+++ INFORMATION +++

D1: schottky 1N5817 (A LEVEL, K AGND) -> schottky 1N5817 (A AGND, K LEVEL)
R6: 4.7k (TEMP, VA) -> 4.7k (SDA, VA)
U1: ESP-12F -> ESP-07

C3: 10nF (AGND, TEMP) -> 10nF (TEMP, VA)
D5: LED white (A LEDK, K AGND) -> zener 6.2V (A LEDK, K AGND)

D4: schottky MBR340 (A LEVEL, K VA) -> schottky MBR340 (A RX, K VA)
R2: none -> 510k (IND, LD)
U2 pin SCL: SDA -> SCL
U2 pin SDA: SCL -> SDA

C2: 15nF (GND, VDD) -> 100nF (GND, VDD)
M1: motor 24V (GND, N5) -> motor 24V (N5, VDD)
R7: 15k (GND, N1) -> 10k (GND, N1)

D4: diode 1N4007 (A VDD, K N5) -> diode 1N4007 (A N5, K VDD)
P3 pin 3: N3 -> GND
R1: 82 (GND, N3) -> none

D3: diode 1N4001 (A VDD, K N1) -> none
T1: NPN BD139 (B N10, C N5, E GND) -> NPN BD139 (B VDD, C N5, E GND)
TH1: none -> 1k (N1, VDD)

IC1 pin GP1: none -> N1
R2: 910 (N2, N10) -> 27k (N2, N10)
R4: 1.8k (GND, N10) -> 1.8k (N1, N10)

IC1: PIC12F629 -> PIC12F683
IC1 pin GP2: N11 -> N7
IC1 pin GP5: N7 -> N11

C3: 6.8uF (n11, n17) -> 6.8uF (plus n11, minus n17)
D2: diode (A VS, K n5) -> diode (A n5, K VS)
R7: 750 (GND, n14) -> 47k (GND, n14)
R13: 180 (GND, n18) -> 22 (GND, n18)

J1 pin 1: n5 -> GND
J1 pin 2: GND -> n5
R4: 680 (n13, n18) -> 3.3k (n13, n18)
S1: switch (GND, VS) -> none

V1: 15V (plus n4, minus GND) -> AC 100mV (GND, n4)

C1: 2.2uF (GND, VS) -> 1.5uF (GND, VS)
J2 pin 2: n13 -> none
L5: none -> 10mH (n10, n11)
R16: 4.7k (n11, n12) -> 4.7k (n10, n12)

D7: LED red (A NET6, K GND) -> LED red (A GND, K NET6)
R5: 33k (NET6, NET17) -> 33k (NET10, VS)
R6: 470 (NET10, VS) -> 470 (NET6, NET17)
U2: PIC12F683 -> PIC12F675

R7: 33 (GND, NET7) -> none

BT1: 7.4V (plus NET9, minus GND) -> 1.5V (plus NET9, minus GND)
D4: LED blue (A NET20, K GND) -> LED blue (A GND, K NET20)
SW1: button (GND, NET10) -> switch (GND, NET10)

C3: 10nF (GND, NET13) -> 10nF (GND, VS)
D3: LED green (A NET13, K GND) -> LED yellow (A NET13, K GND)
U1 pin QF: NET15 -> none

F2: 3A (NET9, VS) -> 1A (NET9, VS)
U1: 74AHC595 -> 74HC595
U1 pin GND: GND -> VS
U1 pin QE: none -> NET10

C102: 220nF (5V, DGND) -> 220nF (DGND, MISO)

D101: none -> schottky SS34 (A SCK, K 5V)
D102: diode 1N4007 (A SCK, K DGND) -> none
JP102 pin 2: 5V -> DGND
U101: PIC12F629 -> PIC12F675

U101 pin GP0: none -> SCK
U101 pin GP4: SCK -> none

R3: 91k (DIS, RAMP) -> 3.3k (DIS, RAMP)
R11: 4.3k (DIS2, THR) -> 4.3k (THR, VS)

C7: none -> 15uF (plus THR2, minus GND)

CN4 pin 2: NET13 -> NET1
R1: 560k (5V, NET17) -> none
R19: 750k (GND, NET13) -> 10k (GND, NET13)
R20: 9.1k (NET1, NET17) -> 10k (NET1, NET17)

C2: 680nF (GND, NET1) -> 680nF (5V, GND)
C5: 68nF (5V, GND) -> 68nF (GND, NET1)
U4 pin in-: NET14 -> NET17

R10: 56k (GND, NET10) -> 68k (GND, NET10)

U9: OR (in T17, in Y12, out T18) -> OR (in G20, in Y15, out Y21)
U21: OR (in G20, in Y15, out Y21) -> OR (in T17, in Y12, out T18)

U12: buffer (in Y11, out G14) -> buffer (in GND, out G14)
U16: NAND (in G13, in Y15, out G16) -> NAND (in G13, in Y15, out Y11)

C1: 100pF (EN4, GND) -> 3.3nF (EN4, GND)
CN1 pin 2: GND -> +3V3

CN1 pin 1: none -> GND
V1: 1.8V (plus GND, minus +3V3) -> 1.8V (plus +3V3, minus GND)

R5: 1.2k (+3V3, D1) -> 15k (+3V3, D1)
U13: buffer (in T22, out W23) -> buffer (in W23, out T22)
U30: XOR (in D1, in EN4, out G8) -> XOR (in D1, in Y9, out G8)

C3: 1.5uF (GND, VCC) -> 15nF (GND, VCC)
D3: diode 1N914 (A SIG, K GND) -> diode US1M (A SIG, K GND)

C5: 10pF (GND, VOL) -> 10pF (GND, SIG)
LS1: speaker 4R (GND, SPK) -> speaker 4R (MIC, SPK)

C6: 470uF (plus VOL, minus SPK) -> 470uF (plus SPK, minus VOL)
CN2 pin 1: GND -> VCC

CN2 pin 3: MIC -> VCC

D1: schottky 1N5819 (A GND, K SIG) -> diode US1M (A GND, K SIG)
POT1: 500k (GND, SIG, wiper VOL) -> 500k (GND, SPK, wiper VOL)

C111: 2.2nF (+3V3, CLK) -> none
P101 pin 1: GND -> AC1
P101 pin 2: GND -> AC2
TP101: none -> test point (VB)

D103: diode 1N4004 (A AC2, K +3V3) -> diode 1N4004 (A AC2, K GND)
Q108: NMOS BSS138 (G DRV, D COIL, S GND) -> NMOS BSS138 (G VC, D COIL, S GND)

+++

• _REQUIREMENT_: An exact copy of the lines above, from the one containing "R7: 15k (GND, N1) -> 10k (GND, N1)" down to the one containing "C3: 6.8uF (n11, n17)" and including both, is the whole answer; retype it and nothing else.

• _COMPLETED TASK_:
R7: 15k (GND, N1) -> 10k (GND, N1)

D4: diode 1N4007 (A VDD, K N5) -> diode 1N4007 (A N5, K VDD)
P3 pin 3: N3 -> GND
R1: 82 (GND, N3) -> none

D3: diode 1N4001 (A VDD, K N1) -> none
T1: NPN BD139 (B N10, C N5, E GND) -> NPN BD139 (B VDD, C N5, E GND)
TH1: none -> 1k (N1, VDD)

IC1 pin GP1: none -> N1
R2: 910 (N2, N10) -> 27k (N2, N10)
R4: 1.8k (GND, N10) -> 1.8k (N1, N10)

IC1: PIC12F629 -> PIC12F683
IC1 pin GP2: N11 -> N7
IC1 pin GP5: N7 -> N11

C3: 6.8uF (n11, n17) -> 6.8uF (plus n11, minus n17)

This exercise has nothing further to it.